### Aim of the task
Below are some records; copy each line in them that contains "bobbin".
^^^^^^^^
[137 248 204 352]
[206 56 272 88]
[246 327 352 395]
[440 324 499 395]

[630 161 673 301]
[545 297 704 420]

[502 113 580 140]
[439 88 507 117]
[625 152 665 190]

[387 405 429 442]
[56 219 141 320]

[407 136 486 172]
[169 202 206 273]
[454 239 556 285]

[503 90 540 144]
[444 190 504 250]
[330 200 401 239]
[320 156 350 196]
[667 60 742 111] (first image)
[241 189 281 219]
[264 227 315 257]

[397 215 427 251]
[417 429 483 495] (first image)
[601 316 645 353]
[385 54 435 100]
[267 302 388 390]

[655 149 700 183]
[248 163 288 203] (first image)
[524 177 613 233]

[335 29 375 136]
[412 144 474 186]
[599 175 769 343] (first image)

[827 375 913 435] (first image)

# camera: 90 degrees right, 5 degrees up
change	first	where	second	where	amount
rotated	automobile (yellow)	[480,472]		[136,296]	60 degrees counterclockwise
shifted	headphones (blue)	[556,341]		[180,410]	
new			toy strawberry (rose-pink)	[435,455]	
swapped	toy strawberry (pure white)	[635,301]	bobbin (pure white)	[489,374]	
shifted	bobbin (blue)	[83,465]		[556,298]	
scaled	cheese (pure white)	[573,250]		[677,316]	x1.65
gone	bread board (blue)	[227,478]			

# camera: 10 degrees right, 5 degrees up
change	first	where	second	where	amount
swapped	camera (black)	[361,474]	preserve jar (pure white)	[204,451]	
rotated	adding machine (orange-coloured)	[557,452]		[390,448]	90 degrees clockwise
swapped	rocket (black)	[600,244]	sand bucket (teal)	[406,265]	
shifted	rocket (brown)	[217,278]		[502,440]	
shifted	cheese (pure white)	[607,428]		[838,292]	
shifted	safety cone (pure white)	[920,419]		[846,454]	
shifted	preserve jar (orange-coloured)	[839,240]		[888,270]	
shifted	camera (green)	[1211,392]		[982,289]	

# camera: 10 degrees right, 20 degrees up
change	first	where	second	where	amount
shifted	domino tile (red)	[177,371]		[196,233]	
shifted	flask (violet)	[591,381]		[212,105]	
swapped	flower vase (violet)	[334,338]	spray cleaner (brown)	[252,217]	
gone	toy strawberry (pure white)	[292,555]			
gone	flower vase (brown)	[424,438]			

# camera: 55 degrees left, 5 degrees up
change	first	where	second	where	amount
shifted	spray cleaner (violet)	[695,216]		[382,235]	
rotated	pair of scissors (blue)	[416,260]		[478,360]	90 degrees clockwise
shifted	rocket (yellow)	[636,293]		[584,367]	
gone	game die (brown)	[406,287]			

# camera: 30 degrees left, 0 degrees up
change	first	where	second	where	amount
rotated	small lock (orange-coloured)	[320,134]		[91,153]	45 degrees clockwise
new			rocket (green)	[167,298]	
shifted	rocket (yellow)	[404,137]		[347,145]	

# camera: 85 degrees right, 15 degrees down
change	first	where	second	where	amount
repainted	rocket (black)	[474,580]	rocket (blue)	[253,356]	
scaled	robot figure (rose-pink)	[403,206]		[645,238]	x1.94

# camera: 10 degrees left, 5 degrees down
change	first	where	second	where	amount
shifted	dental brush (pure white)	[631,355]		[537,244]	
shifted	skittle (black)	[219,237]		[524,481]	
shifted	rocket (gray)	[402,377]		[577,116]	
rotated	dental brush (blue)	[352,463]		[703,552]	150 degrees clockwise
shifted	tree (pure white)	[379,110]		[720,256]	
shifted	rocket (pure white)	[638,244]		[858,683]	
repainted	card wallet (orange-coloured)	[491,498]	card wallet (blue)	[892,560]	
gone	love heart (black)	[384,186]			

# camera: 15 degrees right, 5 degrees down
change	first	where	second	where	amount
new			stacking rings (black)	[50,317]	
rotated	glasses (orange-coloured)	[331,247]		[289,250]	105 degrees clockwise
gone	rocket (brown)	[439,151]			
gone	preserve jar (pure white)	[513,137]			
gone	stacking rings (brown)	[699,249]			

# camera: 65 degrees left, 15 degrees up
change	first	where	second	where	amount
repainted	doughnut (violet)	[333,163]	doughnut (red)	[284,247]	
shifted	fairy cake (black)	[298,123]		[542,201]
^^^^^^^^
### Response to this task
swapped	toy strawberry (pure white)	[635,301]	bobbin (pure white)	[489,374]	
shifted	bobbin (blue)	[83,465]		[556,298]	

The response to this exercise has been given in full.